— What you are asked to do —
The lines wanted run from the first one below through the one with "(576, 122) = (257, 375): yellow". Return them exactly.

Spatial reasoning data
────────────────────

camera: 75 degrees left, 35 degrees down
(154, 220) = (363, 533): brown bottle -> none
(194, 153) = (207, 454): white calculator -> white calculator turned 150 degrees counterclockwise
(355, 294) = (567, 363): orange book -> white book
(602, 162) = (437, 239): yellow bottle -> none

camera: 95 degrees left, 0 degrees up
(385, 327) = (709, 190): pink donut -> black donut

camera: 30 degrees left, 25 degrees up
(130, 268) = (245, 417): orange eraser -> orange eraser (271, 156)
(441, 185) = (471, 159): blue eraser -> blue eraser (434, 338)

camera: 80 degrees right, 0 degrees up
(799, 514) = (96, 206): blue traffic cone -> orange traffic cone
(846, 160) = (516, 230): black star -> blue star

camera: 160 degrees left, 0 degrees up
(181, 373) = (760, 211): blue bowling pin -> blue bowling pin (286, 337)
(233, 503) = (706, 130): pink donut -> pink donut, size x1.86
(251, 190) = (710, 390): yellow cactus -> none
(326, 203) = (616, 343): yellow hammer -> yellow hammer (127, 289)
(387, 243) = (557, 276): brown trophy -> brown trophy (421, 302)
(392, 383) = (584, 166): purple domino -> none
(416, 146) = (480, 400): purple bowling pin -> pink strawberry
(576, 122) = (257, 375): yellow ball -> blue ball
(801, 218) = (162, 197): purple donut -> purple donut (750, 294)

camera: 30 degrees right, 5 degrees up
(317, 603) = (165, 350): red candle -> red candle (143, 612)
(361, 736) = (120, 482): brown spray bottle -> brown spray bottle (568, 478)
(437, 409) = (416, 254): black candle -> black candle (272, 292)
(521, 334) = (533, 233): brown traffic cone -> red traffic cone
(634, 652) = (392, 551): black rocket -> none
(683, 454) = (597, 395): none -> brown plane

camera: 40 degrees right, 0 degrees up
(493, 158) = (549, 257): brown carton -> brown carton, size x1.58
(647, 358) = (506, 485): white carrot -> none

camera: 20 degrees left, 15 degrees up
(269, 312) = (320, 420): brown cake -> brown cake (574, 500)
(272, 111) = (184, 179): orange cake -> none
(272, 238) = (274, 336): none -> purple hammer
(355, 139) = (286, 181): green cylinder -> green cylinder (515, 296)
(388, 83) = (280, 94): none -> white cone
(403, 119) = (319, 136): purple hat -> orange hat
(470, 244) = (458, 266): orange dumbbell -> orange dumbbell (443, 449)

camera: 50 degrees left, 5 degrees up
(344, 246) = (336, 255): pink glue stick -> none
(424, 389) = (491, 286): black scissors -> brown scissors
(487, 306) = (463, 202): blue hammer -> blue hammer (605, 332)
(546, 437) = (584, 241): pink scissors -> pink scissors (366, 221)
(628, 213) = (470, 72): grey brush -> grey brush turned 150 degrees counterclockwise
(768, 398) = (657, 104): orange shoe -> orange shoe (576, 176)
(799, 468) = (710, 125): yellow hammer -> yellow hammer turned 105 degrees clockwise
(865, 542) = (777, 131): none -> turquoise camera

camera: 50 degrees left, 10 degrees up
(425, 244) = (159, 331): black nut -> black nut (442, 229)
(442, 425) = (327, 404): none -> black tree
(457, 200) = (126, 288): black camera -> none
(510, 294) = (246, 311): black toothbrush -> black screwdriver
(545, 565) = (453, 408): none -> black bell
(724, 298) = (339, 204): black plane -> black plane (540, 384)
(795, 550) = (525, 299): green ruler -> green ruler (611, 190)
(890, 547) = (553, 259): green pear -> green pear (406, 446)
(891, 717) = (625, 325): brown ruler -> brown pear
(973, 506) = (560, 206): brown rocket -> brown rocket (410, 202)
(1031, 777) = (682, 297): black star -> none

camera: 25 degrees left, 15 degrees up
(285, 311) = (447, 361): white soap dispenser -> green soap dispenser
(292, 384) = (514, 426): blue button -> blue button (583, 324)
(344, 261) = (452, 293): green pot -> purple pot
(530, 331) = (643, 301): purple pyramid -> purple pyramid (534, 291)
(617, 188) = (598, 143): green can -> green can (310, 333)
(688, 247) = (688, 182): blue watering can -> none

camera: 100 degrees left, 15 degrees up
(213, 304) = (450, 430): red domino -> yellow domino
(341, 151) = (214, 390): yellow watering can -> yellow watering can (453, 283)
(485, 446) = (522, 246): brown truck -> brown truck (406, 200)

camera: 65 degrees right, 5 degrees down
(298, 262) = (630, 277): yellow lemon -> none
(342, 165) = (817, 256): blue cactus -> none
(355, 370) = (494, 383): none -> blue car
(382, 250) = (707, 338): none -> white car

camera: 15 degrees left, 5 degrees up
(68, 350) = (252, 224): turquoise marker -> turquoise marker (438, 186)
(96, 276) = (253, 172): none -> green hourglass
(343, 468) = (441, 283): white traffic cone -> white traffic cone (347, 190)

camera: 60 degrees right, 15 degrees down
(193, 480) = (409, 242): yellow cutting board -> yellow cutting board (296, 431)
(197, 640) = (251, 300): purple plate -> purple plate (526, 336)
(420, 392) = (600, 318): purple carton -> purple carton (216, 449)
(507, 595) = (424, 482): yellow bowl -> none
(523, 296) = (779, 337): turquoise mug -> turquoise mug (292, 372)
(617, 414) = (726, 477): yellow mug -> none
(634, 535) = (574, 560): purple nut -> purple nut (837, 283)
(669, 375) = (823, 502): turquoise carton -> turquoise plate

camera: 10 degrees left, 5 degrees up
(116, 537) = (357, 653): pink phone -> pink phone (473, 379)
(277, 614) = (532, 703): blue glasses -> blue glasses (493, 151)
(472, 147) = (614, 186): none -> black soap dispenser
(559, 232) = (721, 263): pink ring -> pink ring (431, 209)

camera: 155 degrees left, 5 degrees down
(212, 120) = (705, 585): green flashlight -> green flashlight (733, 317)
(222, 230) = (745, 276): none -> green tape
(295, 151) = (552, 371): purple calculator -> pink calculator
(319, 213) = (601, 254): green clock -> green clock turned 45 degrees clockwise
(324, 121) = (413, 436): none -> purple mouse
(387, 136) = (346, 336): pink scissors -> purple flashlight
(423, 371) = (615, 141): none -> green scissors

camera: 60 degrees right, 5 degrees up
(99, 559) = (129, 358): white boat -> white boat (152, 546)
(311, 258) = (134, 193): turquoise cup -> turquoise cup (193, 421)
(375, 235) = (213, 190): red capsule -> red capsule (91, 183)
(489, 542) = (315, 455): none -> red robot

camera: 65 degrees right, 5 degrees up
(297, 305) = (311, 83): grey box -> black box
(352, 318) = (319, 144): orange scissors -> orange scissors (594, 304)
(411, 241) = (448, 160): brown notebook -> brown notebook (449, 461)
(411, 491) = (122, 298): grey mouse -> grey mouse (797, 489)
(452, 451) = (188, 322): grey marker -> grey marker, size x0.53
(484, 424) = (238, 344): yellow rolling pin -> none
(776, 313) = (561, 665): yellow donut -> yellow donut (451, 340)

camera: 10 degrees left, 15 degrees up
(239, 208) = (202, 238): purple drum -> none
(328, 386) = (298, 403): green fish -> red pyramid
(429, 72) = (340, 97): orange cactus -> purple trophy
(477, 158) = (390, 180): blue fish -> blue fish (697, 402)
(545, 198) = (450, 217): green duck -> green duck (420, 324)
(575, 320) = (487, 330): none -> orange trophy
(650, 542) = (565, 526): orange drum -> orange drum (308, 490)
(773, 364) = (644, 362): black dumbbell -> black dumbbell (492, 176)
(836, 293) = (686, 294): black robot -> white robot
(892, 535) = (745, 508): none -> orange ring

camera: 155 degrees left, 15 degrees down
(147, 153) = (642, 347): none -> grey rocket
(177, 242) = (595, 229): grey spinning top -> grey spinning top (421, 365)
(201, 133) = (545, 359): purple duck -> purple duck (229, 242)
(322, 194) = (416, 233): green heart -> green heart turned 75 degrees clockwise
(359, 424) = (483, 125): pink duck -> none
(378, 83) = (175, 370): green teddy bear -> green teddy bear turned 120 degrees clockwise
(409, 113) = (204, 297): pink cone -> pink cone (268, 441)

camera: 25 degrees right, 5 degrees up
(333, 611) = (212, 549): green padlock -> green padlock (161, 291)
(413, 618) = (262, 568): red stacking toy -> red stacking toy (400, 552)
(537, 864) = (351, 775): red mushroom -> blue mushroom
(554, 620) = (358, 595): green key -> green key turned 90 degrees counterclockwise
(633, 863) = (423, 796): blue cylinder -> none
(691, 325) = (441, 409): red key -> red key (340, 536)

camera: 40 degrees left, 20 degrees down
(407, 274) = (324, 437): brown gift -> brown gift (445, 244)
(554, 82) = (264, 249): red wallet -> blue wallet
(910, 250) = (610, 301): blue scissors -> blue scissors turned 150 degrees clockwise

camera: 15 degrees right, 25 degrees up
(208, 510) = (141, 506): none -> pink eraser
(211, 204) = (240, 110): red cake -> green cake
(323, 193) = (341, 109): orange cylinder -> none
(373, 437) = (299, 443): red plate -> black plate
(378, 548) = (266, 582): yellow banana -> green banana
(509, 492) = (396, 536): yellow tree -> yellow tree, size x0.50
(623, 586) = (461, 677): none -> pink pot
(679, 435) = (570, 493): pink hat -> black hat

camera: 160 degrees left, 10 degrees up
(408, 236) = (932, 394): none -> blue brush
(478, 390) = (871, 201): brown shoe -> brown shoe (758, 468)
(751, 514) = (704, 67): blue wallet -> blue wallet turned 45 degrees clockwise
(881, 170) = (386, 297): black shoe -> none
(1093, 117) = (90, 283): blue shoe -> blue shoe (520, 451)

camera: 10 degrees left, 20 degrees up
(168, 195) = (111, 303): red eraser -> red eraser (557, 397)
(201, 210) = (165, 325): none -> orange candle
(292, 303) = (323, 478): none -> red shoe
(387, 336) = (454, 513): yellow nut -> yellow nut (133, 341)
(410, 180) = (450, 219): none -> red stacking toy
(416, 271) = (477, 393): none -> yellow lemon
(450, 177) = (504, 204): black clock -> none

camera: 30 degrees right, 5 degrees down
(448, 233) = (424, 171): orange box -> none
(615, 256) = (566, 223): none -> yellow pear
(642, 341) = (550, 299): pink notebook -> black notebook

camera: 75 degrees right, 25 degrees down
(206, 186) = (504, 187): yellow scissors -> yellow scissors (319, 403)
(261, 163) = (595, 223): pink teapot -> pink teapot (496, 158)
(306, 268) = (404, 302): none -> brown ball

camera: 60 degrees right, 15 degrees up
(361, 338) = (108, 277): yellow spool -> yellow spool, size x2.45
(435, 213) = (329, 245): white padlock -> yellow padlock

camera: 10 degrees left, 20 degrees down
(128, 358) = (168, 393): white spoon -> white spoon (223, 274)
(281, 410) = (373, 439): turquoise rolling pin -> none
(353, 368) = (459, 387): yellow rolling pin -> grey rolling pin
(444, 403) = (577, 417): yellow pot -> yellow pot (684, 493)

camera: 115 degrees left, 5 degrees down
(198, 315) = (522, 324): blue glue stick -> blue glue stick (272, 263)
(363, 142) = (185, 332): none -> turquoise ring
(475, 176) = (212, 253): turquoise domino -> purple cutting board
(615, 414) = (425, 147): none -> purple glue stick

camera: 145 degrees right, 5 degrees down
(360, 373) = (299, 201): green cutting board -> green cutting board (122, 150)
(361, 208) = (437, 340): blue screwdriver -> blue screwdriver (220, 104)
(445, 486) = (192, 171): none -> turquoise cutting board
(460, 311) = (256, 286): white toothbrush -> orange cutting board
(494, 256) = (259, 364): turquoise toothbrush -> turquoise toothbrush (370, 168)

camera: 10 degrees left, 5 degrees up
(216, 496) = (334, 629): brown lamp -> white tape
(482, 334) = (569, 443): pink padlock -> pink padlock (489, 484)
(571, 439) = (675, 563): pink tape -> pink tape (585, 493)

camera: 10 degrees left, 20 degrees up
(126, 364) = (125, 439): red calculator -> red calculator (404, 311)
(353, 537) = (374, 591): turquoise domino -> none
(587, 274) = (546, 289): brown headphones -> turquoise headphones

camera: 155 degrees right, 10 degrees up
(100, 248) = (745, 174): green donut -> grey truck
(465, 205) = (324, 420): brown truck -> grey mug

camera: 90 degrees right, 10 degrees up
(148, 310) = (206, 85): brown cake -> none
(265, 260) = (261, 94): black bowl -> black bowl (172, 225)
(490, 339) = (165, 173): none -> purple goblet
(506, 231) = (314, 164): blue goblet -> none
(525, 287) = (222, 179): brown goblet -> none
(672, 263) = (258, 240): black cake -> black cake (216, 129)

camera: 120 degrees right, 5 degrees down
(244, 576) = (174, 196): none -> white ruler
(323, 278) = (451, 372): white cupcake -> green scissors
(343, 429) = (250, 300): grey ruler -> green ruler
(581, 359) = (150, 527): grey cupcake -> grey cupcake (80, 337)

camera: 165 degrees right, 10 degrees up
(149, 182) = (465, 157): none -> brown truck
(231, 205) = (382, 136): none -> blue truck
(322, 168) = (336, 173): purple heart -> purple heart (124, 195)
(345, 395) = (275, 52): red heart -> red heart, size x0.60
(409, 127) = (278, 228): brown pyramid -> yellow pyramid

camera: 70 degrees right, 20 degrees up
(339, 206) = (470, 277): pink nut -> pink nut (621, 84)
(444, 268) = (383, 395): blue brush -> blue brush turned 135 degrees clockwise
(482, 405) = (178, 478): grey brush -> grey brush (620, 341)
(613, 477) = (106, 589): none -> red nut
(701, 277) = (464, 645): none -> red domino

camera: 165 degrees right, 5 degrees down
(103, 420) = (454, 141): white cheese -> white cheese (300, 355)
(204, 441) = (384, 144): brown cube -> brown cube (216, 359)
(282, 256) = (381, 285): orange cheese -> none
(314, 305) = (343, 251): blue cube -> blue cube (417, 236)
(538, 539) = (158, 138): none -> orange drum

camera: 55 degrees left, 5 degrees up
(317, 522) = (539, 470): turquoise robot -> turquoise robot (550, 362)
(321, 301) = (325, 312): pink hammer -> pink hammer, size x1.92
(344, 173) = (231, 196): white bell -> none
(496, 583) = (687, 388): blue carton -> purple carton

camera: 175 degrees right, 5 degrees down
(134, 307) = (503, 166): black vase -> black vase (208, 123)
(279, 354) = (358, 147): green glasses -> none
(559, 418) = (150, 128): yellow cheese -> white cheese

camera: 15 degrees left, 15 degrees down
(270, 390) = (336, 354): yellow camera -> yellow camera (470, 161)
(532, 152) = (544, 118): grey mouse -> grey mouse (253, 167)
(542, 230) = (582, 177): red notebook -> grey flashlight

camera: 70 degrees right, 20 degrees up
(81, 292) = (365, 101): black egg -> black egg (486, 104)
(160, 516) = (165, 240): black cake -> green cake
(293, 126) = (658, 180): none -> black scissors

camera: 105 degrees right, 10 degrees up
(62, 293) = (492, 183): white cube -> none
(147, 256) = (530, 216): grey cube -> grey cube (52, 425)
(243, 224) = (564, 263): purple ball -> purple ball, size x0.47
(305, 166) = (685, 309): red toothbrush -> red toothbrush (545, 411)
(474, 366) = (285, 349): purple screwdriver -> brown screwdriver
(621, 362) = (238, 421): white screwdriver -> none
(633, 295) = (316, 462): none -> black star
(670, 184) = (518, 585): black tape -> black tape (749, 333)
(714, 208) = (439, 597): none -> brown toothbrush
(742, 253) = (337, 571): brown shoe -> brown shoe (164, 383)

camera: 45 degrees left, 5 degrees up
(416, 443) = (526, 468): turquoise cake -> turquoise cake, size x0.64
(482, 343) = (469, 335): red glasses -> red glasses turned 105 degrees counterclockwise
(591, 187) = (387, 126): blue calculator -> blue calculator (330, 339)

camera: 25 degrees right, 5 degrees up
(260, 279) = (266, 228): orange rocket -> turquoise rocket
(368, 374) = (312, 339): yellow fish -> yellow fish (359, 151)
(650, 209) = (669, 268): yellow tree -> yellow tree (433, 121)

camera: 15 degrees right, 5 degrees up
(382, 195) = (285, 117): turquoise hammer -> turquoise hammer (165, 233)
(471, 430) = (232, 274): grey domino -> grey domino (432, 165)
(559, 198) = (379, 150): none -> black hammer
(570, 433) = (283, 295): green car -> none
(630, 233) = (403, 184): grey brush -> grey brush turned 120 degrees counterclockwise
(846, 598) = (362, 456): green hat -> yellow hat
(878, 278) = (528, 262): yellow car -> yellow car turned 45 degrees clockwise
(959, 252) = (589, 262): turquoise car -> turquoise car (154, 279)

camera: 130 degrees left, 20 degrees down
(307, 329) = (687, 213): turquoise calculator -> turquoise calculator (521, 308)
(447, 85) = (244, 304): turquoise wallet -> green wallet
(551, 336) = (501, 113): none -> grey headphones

────────────────────

— Response —
camera: 75 degrees left, 35 degrees down
(154, 220) = (363, 533): brown bottle -> none
(194, 153) = (207, 454): white calculator -> white calculator turned 150 degrees counterclockwise
(355, 294) = (567, 363): orange book -> white book
(602, 162) = (437, 239): yellow bottle -> none

camera: 95 degrees left, 0 degrees up
(385, 327) = (709, 190): pink donut -> black donut

camera: 30 degrees left, 25 degrees up
(130, 268) = (245, 417): orange eraser -> orange eraser (271, 156)
(441, 185) = (471, 159): blue eraser -> blue eraser (434, 338)

camera: 80 degrees right, 0 degrees up
(799, 514) = (96, 206): blue traffic cone -> orange traffic cone
(846, 160) = (516, 230): black star -> blue star

camera: 160 degrees left, 0 degrees up
(181, 373) = (760, 211): blue bowling pin -> blue bowling pin (286, 337)
(233, 503) = (706, 130): pink donut -> pink donut, size x1.86
(251, 190) = (710, 390): yellow cactus -> none
(326, 203) = (616, 343): yellow hammer -> yellow hammer (127, 289)
(387, 243) = (557, 276): brown trophy -> brown trophy (421, 302)
(392, 383) = (584, 166): purple domino -> none
(416, 146) = (480, 400): purple bowling pin -> pink strawberry
(576, 122) = (257, 375): yellow ball -> blue ball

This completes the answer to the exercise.